= Problem details =
Below are entries. Give back exactly the lines from the one containing "C3: 15uF (plus" through the one containing "C6: 15nF (GND, VB) -> 15nF (GND, VEXT)", inclusive, without the pictures.

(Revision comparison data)

▼▼▼

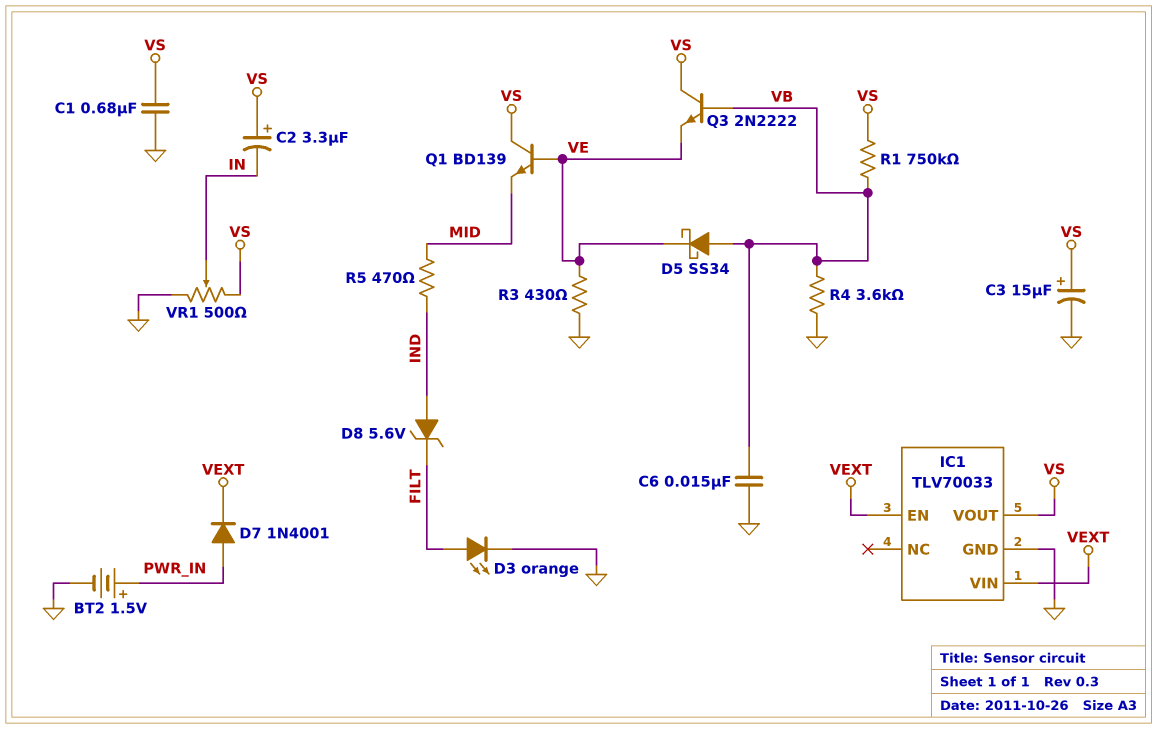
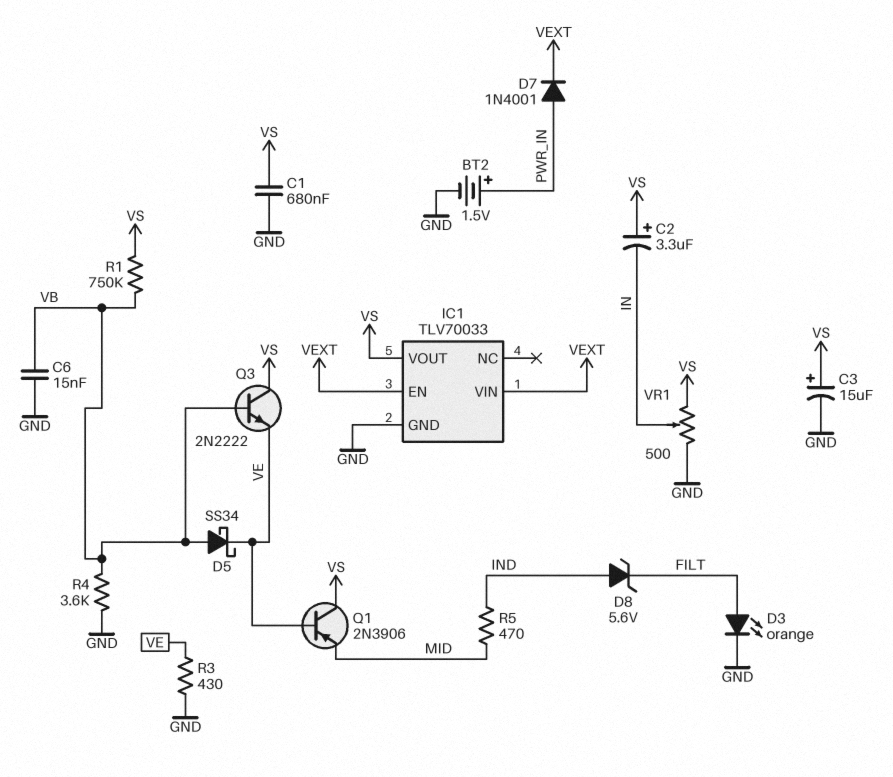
Q1: NPN BD139 (B VE, C VS, E MID) -> PNP 2N3906 (B VE, C VS, E MID)

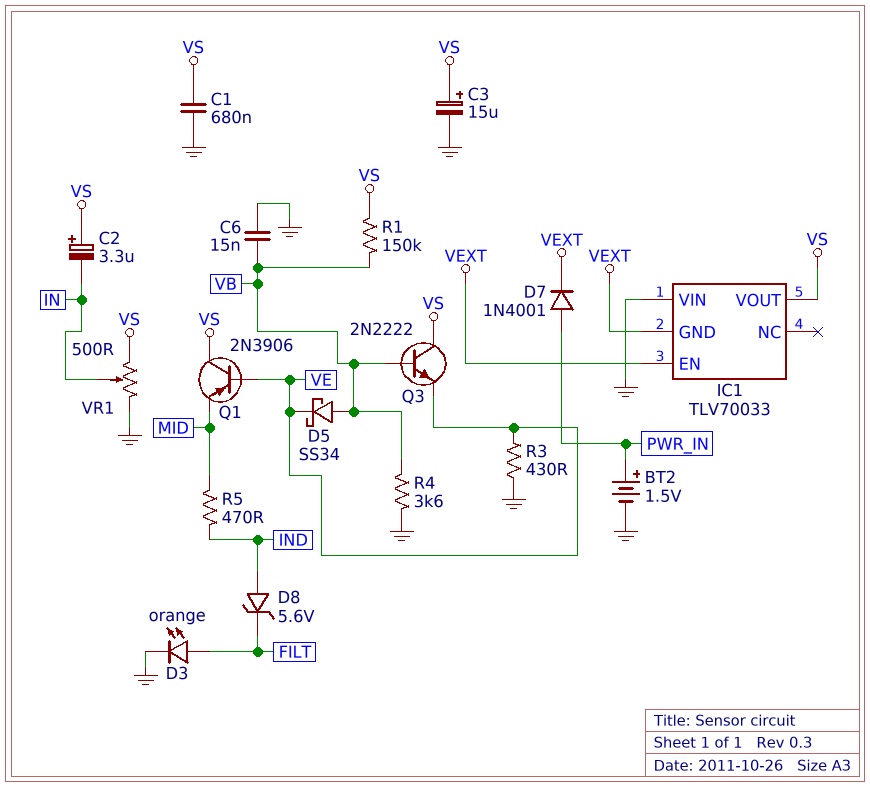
IC1 pin GND: GND -> VEXT
IC1 pin VIN: VEXT -> GND
R1: 750k (VB, VS) -> 150k (VB, VS)

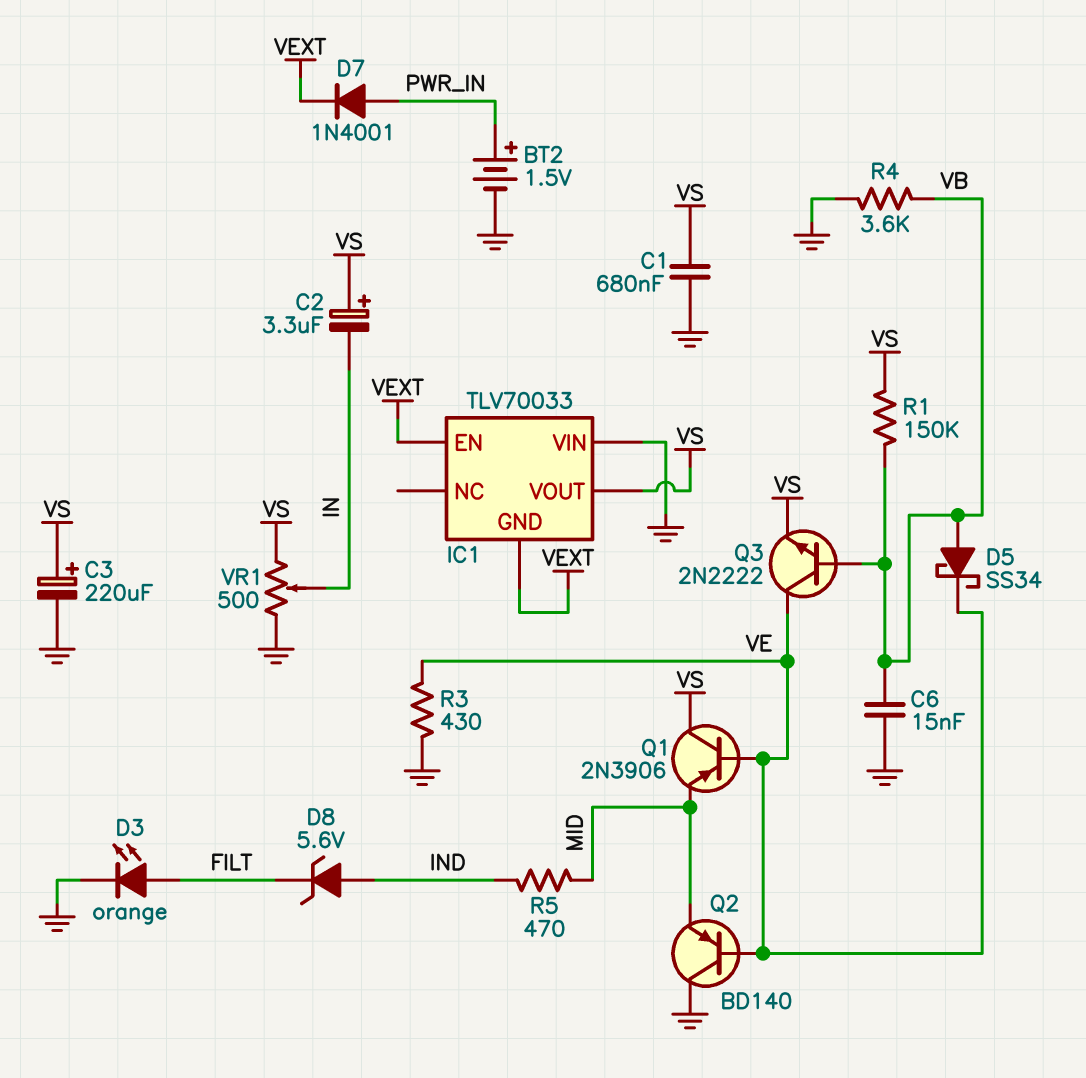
C3: 15uF (plus VS, minus GND) -> 220uF (plus VS, minus GND)
Q2: none -> PNP BD140 (B VE, C GND, E MID)
Q3: NPN 2N2222 (B VB, C VS, E VE) -> NPN 2N2222 (B VB, C VE, E VS)

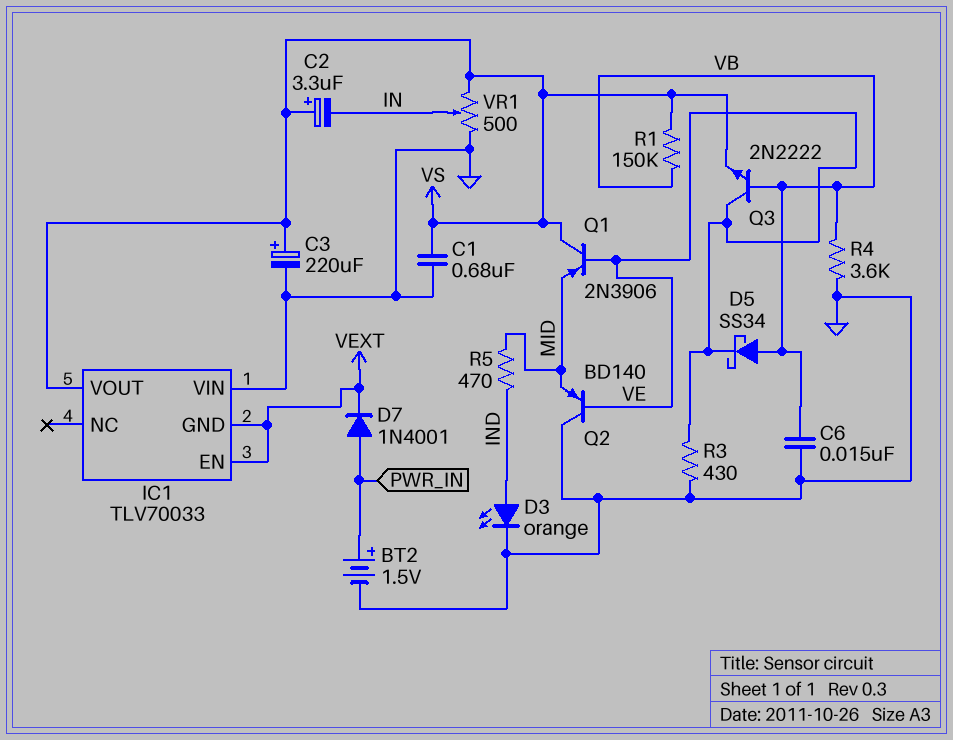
D3: LED orange (A FILT, K GND) -> LED orange (A IND, K GND)
D8: zener 5.6V (A IND, K FILT) -> none

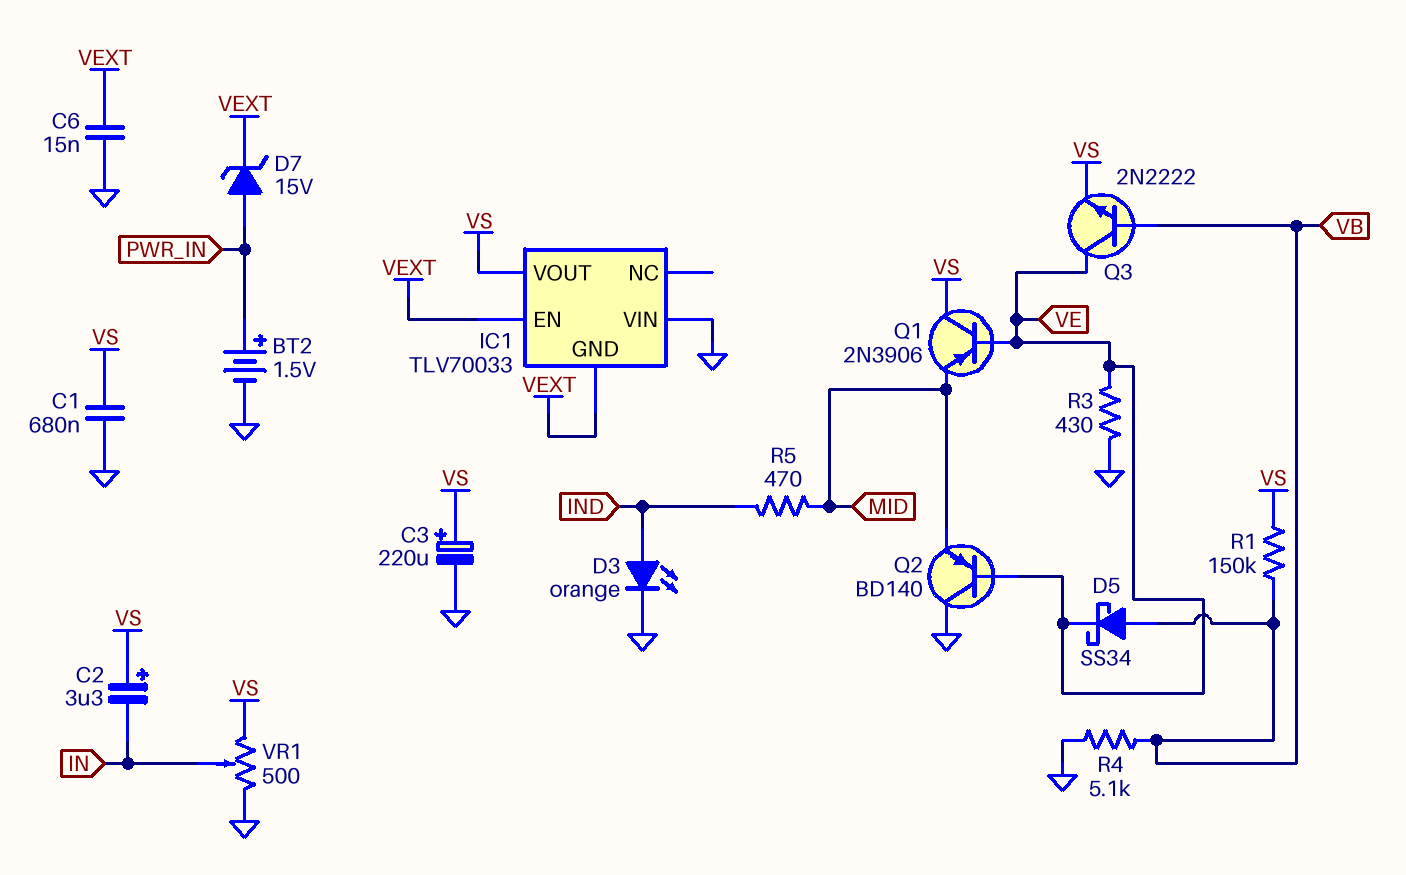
C6: 15nF (GND, VB) -> 15nF (GND, VEXT)
D7: diode 1N4001 (A PWR_IN, K VEXT) -> zener 15V (A PWR_IN, K VEXT)
R4: 3.6k (GND, VB) -> 5.1k (GND, VB)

▲▲▲

= Output of the exercise =
C3: 15uF (plus VS, minus GND) -> 220uF (plus VS, minus GND)
Q2: none -> PNP BD140 (B VE, C GND, E MID)
Q3: NPN 2N2222 (B VB, C VS, E VE) -> NPN 2N2222 (B VB, C VE, E VS)

D3: LED orange (A FILT, K GND) -> LED orange (A IND, K GND)
D8: zener 5.6V (A IND, K FILT) -> none

C6: 15nF (GND, VB) -> 15nF (GND, VEXT)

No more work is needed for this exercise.